• **What you need to do**: Each line of the data has to be written out again exactly as shown.

-- Opening Marker --

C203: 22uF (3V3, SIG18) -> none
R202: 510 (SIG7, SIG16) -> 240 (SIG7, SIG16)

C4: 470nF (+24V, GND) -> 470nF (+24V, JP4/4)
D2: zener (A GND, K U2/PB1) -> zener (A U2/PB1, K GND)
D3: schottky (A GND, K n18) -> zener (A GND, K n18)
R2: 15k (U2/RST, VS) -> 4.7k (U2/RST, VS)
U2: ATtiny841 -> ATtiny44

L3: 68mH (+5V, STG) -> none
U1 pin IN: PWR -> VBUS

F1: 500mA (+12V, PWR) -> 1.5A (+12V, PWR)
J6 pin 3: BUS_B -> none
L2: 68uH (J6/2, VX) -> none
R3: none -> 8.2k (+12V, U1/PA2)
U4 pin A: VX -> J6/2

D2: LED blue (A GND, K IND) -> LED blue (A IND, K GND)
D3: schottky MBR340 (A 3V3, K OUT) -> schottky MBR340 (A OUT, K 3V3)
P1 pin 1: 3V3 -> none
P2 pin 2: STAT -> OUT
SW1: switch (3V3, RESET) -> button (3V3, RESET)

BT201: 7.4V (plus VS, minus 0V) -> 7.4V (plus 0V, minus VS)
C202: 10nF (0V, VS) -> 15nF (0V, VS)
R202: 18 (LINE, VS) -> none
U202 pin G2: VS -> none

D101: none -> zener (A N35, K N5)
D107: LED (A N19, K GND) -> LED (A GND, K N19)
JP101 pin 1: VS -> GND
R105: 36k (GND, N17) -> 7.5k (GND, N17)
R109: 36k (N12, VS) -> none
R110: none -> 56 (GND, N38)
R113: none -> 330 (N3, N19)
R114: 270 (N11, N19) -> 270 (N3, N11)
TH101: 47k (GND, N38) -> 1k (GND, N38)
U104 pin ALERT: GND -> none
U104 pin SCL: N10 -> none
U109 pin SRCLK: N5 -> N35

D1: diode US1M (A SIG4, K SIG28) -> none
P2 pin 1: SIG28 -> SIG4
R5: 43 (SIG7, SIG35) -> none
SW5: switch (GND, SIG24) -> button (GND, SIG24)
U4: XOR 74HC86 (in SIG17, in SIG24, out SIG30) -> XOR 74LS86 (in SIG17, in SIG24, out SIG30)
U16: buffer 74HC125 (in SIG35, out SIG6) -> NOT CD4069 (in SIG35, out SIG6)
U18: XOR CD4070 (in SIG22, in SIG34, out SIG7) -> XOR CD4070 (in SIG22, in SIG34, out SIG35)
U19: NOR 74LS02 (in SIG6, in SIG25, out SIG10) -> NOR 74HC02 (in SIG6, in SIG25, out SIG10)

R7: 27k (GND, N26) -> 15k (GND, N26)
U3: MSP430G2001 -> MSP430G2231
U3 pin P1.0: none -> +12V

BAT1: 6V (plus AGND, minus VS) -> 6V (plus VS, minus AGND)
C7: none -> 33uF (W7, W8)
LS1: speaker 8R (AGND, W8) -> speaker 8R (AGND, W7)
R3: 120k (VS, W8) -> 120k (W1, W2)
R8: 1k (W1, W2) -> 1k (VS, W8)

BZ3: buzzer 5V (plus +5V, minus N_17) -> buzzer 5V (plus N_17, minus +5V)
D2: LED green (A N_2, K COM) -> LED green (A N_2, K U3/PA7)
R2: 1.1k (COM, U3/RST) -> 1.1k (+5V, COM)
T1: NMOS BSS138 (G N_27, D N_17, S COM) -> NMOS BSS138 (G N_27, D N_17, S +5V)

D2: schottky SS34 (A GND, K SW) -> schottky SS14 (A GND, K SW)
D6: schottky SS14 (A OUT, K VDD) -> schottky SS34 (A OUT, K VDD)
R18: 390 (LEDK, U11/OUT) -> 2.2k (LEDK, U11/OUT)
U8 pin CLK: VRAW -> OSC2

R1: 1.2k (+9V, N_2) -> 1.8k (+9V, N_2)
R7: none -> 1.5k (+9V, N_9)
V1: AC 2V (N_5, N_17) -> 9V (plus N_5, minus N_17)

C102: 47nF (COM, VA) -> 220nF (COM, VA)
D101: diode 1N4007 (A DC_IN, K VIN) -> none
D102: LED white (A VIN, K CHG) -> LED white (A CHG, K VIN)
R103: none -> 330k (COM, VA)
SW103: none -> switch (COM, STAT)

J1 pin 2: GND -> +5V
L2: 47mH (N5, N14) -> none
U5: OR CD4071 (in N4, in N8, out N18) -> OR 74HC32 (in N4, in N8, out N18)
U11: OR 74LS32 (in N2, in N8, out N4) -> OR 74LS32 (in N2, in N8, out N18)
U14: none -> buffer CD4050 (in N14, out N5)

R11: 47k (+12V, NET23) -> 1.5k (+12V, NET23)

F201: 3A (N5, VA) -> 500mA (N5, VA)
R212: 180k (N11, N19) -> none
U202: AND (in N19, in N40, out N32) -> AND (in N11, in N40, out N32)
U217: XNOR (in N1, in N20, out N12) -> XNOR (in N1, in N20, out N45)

-- Closing Marker --

• **Exercise result**:
C203: 22uF (3V3, SIG18) -> none
R202: 510 (SIG7, SIG16) -> 240 (SIG7, SIG16)

C4: 470nF (+24V, GND) -> 470nF (+24V, JP4/4)
D2: zener (A GND, K U2/PB1) -> zener (A U2/PB1, K GND)
D3: schottky (A GND, K n18) -> zener (A GND, K n18)
R2: 15k (U2/RST, VS) -> 4.7k (U2/RST, VS)
U2: ATtiny841 -> ATtiny44

L3: 68mH (+5V, STG) -> none
U1 pin IN: PWR -> VBUS

F1: 500mA (+12V, PWR) -> 1.5A (+12V, PWR)
J6 pin 3: BUS_B -> none
L2: 68uH (J6/2, VX) -> none
R3: none -> 8.2k (+12V, U1/PA2)
U4 pin A: VX -> J6/2

D2: LED blue (A GND, K IND) -> LED blue (A IND, K GND)
D3: schottky MBR340 (A 3V3, K OUT) -> schottky MBR340 (A OUT, K 3V3)
P1 pin 1: 3V3 -> none
P2 pin 2: STAT -> OUT
SW1: switch (3V3, RESET) -> button (3V3, RESET)

BT201: 7.4V (plus VS, minus 0V) -> 7.4V (plus 0V, minus VS)
C202: 10nF (0V, VS) -> 15nF (0V, VS)
R202: 18 (LINE, VS) -> none
U202 pin G2: VS -> none

D101: none -> zener (A N35, K N5)
D107: LED (A N19, K GND) -> LED (A GND, K N19)
JP101 pin 1: VS -> GND
R105: 36k (GND, N17) -> 7.5k (GND, N17)
R109: 36k (N12, VS) -> none
R110: none -> 56 (GND, N38)
R113: none -> 330 (N3, N19)
R114: 270 (N11, N19) -> 270 (N3, N11)
TH101: 47k (GND, N38) -> 1k (GND, N38)
U104 pin ALERT: GND -> none
U104 pin SCL: N10 -> none
U109 pin SRCLK: N5 -> N35

D1: diode US1M (A SIG4, K SIG28) -> none
P2 pin 1: SIG28 -> SIG4
R5: 43 (SIG7, SIG35) -> none
SW5: switch (GND, SIG24) -> button (GND, SIG24)
U4: XOR 74HC86 (in SIG17, in SIG24, out SIG30) -> XOR 74LS86 (in SIG17, in SIG24, out SIG30)
U16: buffer 74HC125 (in SIG35, out SIG6) -> NOT CD4069 (in SIG35, out SIG6)
U18: XOR CD4070 (in SIG22, in SIG34, out SIG7) -> XOR CD4070 (in SIG22, in SIG34, out SIG35)
U19: NOR 74LS02 (in SIG6, in SIG25, out SIG10) -> NOR 74HC02 (in SIG6, in SIG25, out SIG10)

R7: 27k (GND, N26) -> 15k (GND, N26)
U3: MSP430G2001 -> MSP430G2231
U3 pin P1.0: none -> +12V

BAT1: 6V (plus AGND, minus VS) -> 6V (plus VS, minus AGND)
C7: none -> 33uF (W7, W8)
LS1: speaker 8R (AGND, W8) -> speaker 8R (AGND, W7)
R3: 120k (VS, W8) -> 120k (W1, W2)
R8: 1k (W1, W2) -> 1k (VS, W8)

BZ3: buzzer 5V (plus +5V, minus N_17) -> buzzer 5V (plus N_17, minus +5V)
D2: LED green (A N_2, K COM) -> LED green (A N_2, K U3/PA7)
R2: 1.1k (COM, U3/RST) -> 1.1k (+5V, COM)
T1: NMOS BSS138 (G N_27, D N_17, S COM) -> NMOS BSS138 (G N_27, D N_17, S +5V)

D2: schottky SS34 (A GND, K SW) -> schottky SS14 (A GND, K SW)
D6: schottky SS14 (A OUT, K VDD) -> schottky SS34 (A OUT, K VDD)
R18: 390 (LEDK, U11/OUT) -> 2.2k (LEDK, U11/OUT)
U8 pin CLK: VRAW -> OSC2

R1: 1.2k (+9V, N_2) -> 1.8k (+9V, N_2)
R7: none -> 1.5k (+9V, N_9)
V1: AC 2V (N_5, N_17) -> 9V (plus N_5, minus N_17)

C102: 47nF (COM, VA) -> 220nF (COM, VA)
D101: diode 1N4007 (A DC_IN, K VIN) -> none
D102: LED white (A VIN, K CHG) -> LED white (A CHG, K VIN)
R103: none -> 330k (COM, VA)
SW103: none -> switch (COM, STAT)

J1 pin 2: GND -> +5V
L2: 47mH (N5, N14) -> none
U5: OR CD4071 (in N4, in N8, out N18) -> OR 74HC32 (in N4, in N8, out N18)
U11: OR 74LS32 (in N2, in N8, out N4) -> OR 74LS32 (in N2, in N8, out N18)
U14: none -> buffer CD4050 (in N14, out N5)

R11: 47k (+12V, NET23) -> 1.5k (+12V, NET23)

F201: 3A (N5, VA) -> 500mA (N5, VA)
R212: 180k (N11, N19) -> none
U202: AND (in N19, in N40, out N32) -> AND (in N11, in N40, out N32)
U217: XNOR (in N1, in N20, out N12) -> XNOR (in N1, in N20, out N45)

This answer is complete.